Data entries:

---+---

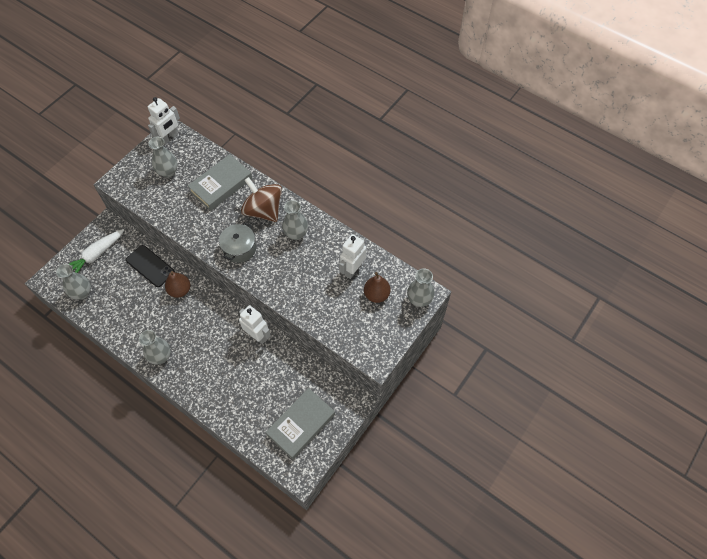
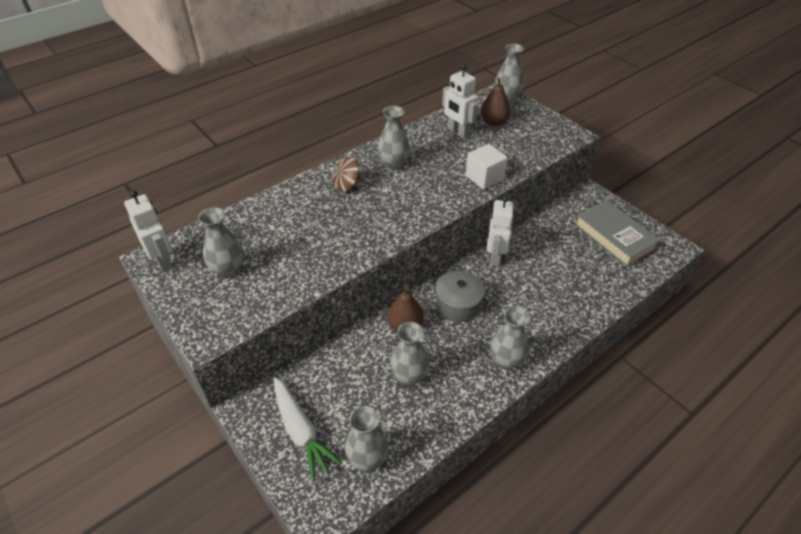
camera: 75 degrees left, 15 degrees down
(140, 301) = (409, 376): none -> grey vase
(150, 266) = (351, 357): black phone -> none
(221, 185) = (285, 217): grey book -> none
(239, 248) = (396, 213): grey pot -> grey pot (458, 304)
(257, 335) = (494, 256): white robot -> white robot turned 45 degrees counterclockwise
(263, 210) = (346, 185): brown spinning top -> brown spinning top, size x0.56
(295, 299) = (484, 177): none -> white cube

---+---

Problem requirements:
Keep the pictures out of the copy and write out the data exactly as it stands.

Exercise response:
camera: 75 degrees left, 15 degrees down
(140, 301) = (409, 376): none -> grey vase
(150, 266) = (351, 357): black phone -> none
(221, 185) = (285, 217): grey book -> none
(239, 248) = (396, 213): grey pot -> grey pot (458, 304)
(257, 335) = (494, 256): white robot -> white robot turned 45 degrees counterclockwise
(263, 210) = (346, 185): brown spinning top -> brown spinning top, size x0.56
(295, 299) = (484, 177): none -> white cube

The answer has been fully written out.